* [Directions]:
Will you write out the data exactly, excluding every picture?

* [Records for this task]:
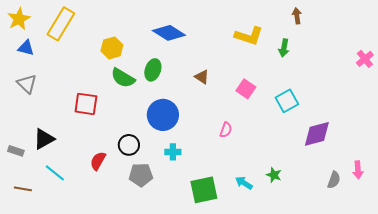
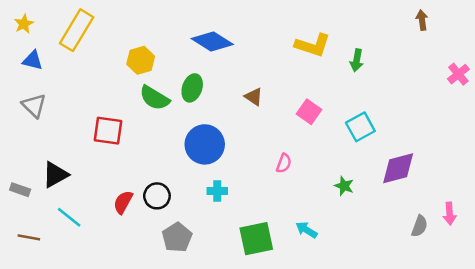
brown arrow: (297, 16) -> (422, 20), moved
yellow star: (19, 19) -> (24, 24), size x0.7
black circle: (129, 145) -> (157, 196), moved
gray pentagon: (141, 175) -> (177, 237), moved, turned -30
green star: (274, 175) -> (344, 186), moved

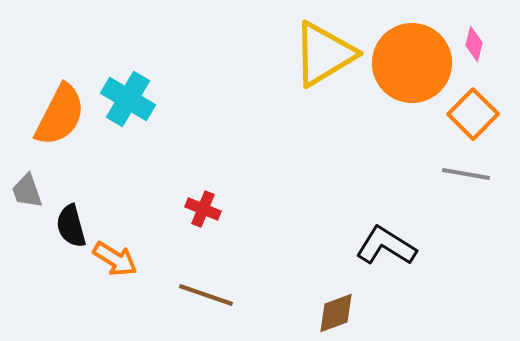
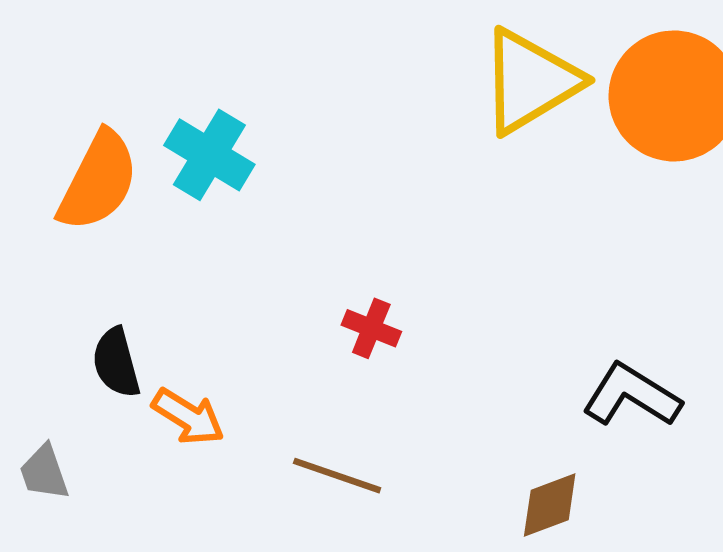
gray trapezoid: (27, 191) -> (44, 472), moved
red cross: (203, 209) -> (371, 328), moved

* [Result]:
brown arrow: (297, 16) -> (422, 20), moved
yellow star: (19, 19) -> (24, 24), size x0.7
black circle: (129, 145) -> (157, 196), moved
gray pentagon: (141, 175) -> (177, 237), moved, turned -30
green star: (274, 175) -> (344, 186), moved

gray trapezoid: (27, 191) -> (44, 472), moved
red cross: (203, 209) -> (371, 328), moved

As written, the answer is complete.